> [PROBLEM REQUIREMENTS]
Reproduce the following data word for word, keeping every line and its order unchanged.

> [THE RECORDS]
------------------------------------------------------------

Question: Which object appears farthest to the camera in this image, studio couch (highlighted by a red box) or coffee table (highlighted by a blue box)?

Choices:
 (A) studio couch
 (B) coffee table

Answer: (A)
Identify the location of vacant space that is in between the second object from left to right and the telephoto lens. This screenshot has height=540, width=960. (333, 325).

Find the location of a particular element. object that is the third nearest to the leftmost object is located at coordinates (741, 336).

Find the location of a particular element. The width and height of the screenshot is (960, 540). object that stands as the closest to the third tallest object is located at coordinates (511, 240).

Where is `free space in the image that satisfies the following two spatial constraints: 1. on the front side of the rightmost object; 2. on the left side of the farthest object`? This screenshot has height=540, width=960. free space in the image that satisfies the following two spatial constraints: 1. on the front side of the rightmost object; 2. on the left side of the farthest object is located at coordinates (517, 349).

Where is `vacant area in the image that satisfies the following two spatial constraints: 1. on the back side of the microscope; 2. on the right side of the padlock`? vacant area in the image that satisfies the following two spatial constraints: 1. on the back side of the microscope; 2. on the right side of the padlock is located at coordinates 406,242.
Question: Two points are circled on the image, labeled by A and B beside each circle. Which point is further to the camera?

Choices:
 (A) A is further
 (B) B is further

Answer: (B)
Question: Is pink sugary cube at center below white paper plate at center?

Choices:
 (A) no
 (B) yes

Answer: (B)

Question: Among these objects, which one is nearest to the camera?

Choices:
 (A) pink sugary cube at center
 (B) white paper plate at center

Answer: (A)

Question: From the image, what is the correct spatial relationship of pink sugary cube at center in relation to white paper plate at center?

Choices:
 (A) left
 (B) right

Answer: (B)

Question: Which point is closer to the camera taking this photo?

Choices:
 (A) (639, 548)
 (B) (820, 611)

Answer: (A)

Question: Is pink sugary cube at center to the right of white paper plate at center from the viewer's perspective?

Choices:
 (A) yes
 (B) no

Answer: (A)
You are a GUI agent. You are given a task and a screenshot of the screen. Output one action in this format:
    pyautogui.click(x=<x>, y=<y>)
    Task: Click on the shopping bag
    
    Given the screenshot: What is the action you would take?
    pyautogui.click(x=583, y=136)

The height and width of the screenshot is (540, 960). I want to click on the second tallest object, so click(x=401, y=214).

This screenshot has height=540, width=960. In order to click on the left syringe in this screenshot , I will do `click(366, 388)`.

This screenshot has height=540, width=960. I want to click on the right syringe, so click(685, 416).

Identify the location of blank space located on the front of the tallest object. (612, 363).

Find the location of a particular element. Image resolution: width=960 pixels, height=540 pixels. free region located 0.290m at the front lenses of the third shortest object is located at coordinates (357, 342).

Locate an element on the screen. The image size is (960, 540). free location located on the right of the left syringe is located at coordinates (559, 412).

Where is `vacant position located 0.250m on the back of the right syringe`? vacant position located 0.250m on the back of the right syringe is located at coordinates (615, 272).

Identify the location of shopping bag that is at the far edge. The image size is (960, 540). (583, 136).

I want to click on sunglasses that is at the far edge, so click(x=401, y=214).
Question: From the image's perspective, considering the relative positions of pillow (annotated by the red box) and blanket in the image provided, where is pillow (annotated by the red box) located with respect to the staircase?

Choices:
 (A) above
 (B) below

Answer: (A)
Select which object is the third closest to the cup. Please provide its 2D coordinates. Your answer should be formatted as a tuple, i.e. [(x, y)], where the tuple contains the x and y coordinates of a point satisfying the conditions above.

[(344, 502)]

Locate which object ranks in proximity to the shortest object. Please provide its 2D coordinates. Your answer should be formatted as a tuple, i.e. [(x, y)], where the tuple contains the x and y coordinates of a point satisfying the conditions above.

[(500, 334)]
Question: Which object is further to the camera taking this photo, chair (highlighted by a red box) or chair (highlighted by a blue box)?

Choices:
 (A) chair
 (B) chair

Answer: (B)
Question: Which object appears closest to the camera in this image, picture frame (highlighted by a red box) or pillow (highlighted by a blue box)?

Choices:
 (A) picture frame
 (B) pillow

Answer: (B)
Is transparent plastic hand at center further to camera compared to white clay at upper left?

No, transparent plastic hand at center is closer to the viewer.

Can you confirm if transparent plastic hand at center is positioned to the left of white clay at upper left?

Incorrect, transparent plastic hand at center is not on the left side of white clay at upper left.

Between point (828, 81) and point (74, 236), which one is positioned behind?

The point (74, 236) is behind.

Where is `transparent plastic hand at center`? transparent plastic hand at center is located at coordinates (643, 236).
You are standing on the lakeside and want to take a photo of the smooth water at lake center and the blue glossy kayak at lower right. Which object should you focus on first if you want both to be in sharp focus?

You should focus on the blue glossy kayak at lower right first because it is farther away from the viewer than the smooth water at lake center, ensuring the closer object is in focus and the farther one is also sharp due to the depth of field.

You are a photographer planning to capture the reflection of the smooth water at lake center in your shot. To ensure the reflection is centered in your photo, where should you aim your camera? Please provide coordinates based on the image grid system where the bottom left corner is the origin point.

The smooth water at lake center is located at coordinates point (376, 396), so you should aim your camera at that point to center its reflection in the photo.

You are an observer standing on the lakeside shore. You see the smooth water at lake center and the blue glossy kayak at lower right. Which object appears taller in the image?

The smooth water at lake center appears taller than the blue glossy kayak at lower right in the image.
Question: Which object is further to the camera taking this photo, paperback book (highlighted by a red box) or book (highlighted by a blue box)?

------------------------------------------------------------

> [REPLY]
Question: Which object appears farthest to the camera in this image, studio couch (highlighted by a red box) or coffee table (highlighted by a blue box)?

Choices:
 (A) studio couch
 (B) coffee table

Answer: (A)
Identify the location of vacant space that is in between the second object from left to right and the telephoto lens. This screenshot has height=540, width=960. (333, 325).

Find the location of a particular element. object that is the third nearest to the leftmost object is located at coordinates (741, 336).

Find the location of a particular element. The width and height of the screenshot is (960, 540). object that stands as the closest to the third tallest object is located at coordinates (511, 240).

Where is `free space in the image that satisfies the following two spatial constraints: 1. on the front side of the rightmost object; 2. on the left side of the farthest object`? This screenshot has height=540, width=960. free space in the image that satisfies the following two spatial constraints: 1. on the front side of the rightmost object; 2. on the left side of the farthest object is located at coordinates (517, 349).

Where is `vacant area in the image that satisfies the following two spatial constraints: 1. on the back side of the microscope; 2. on the right side of the padlock`? vacant area in the image that satisfies the following two spatial constraints: 1. on the back side of the microscope; 2. on the right side of the padlock is located at coordinates 406,242.
Question: Two points are circled on the image, labeled by A and B beside each circle. Which point is further to the camera?

Choices:
 (A) A is further
 (B) B is further

Answer: (B)
Question: Is pink sugary cube at center below white paper plate at center?

Choices:
 (A) no
 (B) yes

Answer: (B)

Question: Among these objects, which one is nearest to the camera?

Choices:
 (A) pink sugary cube at center
 (B) white paper plate at center

Answer: (A)

Question: From the image, what is the correct spatial relationship of pink sugary cube at center in relation to white paper plate at center?

Choices:
 (A) left
 (B) right

Answer: (B)

Question: Which point is closer to the camera taking this photo?

Choices:
 (A) (639, 548)
 (B) (820, 611)

Answer: (A)

Question: Is pink sugary cube at center to the right of white paper plate at center from the viewer's perspective?

Choices:
 (A) yes
 (B) no

Answer: (A)
You are a GUI agent. You are given a task and a screenshot of the screen. Output one action in this format:
    pyautogui.click(x=<x>, y=<y>)
    Task: Click on the shopping bag
    
    Given the screenshot: What is the action you would take?
    pyautogui.click(x=583, y=136)

The height and width of the screenshot is (540, 960). I want to click on the second tallest object, so click(x=401, y=214).

This screenshot has height=540, width=960. In order to click on the left syringe in this screenshot , I will do `click(366, 388)`.

This screenshot has height=540, width=960. I want to click on the right syringe, so click(685, 416).

Identify the location of blank space located on the front of the tallest object. (612, 363).

Find the location of a particular element. Image resolution: width=960 pixels, height=540 pixels. free region located 0.290m at the front lenses of the third shortest object is located at coordinates (357, 342).

Locate an element on the screen. The image size is (960, 540). free location located on the right of the left syringe is located at coordinates (559, 412).

Where is `vacant position located 0.250m on the back of the right syringe`? vacant position located 0.250m on the back of the right syringe is located at coordinates (615, 272).

Identify the location of shopping bag that is at the far edge. The image size is (960, 540). (583, 136).

I want to click on sunglasses that is at the far edge, so click(x=401, y=214).
Question: From the image's perspective, considering the relative positions of pillow (annotated by the red box) and blanket in the image provided, where is pillow (annotated by the red box) located with respect to the staircase?

Choices:
 (A) above
 (B) below

Answer: (A)
Select which object is the third closest to the cup. Please provide its 2D coordinates. Your answer should be formatted as a tuple, i.e. [(x, y)], where the tuple contains the x and y coordinates of a point satisfying the conditions above.

[(344, 502)]

Locate which object ranks in proximity to the shortest object. Please provide its 2D coordinates. Your answer should be formatted as a tuple, i.e. [(x, y)], where the tuple contains the x and y coordinates of a point satisfying the conditions above.

[(500, 334)]
Question: Which object is further to the camera taking this photo, chair (highlighted by a red box) or chair (highlighted by a blue box)?

Choices:
 (A) chair
 (B) chair

Answer: (B)
Question: Which object appears closest to the camera in this image, picture frame (highlighted by a red box) or pillow (highlighted by a blue box)?

Choices:
 (A) picture frame
 (B) pillow

Answer: (B)
Is transparent plastic hand at center further to camera compared to white clay at upper left?

No, transparent plastic hand at center is closer to the viewer.

Can you confirm if transparent plastic hand at center is positioned to the left of white clay at upper left?

Incorrect, transparent plastic hand at center is not on the left side of white clay at upper left.

Between point (828, 81) and point (74, 236), which one is positioned behind?

The point (74, 236) is behind.

Where is `transparent plastic hand at center`? transparent plastic hand at center is located at coordinates (643, 236).
You are standing on the lakeside and want to take a photo of the smooth water at lake center and the blue glossy kayak at lower right. Which object should you focus on first if you want both to be in sharp focus?

You should focus on the blue glossy kayak at lower right first because it is farther away from the viewer than the smooth water at lake center, ensuring the closer object is in focus and the farther one is also sharp due to the depth of field.

You are a photographer planning to capture the reflection of the smooth water at lake center in your shot. To ensure the reflection is centered in your photo, where should you aim your camera? Please provide coordinates based on the image grid system where the bottom left corner is the origin point.

The smooth water at lake center is located at coordinates point (376, 396), so you should aim your camera at that point to center its reflection in the photo.

You are an observer standing on the lakeside shore. You see the smooth water at lake center and the blue glossy kayak at lower right. Which object appears taller in the image?

The smooth water at lake center appears taller than the blue glossy kayak at lower right in the image.
Question: Which object is further to the camera taking this photo, paperback book (highlighted by a red box) or book (highlighted by a blue box)?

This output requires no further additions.